**What to work on:**
Go through the listing below and reproduce it word for word.

───── Exercise inputs ─────

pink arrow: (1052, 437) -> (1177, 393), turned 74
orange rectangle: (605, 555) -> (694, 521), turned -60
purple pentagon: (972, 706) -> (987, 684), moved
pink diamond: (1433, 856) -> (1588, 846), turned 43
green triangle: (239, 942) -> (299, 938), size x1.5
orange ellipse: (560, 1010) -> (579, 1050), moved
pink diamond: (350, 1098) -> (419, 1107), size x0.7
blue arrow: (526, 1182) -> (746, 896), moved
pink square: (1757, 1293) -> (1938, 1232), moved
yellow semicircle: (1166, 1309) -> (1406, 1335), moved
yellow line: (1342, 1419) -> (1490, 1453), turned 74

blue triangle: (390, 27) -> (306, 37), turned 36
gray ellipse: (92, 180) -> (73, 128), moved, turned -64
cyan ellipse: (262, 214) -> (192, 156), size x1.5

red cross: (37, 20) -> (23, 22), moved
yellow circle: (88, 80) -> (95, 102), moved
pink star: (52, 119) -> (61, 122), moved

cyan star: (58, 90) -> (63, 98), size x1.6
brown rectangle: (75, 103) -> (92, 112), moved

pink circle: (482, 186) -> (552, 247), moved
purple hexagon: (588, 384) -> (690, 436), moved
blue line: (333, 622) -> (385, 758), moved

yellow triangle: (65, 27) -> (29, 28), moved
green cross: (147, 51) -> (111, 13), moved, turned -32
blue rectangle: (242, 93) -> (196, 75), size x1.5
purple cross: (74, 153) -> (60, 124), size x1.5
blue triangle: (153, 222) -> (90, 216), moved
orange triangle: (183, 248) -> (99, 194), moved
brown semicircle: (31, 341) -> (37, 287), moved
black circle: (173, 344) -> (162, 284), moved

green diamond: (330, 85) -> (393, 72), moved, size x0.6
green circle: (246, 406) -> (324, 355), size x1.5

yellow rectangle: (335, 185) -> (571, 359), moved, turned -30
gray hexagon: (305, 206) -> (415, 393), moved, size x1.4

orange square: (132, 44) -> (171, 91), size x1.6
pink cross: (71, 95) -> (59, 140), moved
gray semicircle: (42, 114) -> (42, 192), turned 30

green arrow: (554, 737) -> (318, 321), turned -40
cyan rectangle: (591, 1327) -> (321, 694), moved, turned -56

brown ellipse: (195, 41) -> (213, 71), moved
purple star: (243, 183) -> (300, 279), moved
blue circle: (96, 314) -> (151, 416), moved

─────

**Exercise result:**
pink arrow: (1052, 437) -> (1177, 393), turned 74
orange rectangle: (605, 555) -> (694, 521), turned -60
purple pentagon: (972, 706) -> (987, 684), moved
pink diamond: (1433, 856) -> (1588, 846), turned 43
green triangle: (239, 942) -> (299, 938), size x1.5
orange ellipse: (560, 1010) -> (579, 1050), moved
pink diamond: (350, 1098) -> (419, 1107), size x0.7
blue arrow: (526, 1182) -> (746, 896), moved
pink square: (1757, 1293) -> (1938, 1232), moved
yellow semicircle: (1166, 1309) -> (1406, 1335), moved
yellow line: (1342, 1419) -> (1490, 1453), turned 74

blue triangle: (390, 27) -> (306, 37), turned 36
gray ellipse: (92, 180) -> (73, 128), moved, turned -64
cyan ellipse: (262, 214) -> (192, 156), size x1.5

red cross: (37, 20) -> (23, 22), moved
yellow circle: (88, 80) -> (95, 102), moved
pink star: (52, 119) -> (61, 122), moved

cyan star: (58, 90) -> (63, 98), size x1.6
brown rectangle: (75, 103) -> (92, 112), moved

pink circle: (482, 186) -> (552, 247), moved
purple hexagon: (588, 384) -> (690, 436), moved
blue line: (333, 622) -> (385, 758), moved

yellow triangle: (65, 27) -> (29, 28), moved
green cross: (147, 51) -> (111, 13), moved, turned -32
blue rectangle: (242, 93) -> (196, 75), size x1.5
purple cross: (74, 153) -> (60, 124), size x1.5
blue triangle: (153, 222) -> (90, 216), moved
orange triangle: (183, 248) -> (99, 194), moved
brown semicircle: (31, 341) -> (37, 287), moved
black circle: (173, 344) -> (162, 284), moved

green diamond: (330, 85) -> (393, 72), moved, size x0.6
green circle: (246, 406) -> (324, 355), size x1.5

yellow rectangle: (335, 185) -> (571, 359), moved, turned -30
gray hexagon: (305, 206) -> (415, 393), moved, size x1.4

orange square: (132, 44) -> (171, 91), size x1.6
pink cross: (71, 95) -> (59, 140), moved
gray semicircle: (42, 114) -> (42, 192), turned 30

green arrow: (554, 737) -> (318, 321), turned -40
cyan rectangle: (591, 1327) -> (321, 694), moved, turned -56

brown ellipse: (195, 41) -> (213, 71), moved
purple star: (243, 183) -> (300, 279), moved
blue circle: (96, 314) -> (151, 416), moved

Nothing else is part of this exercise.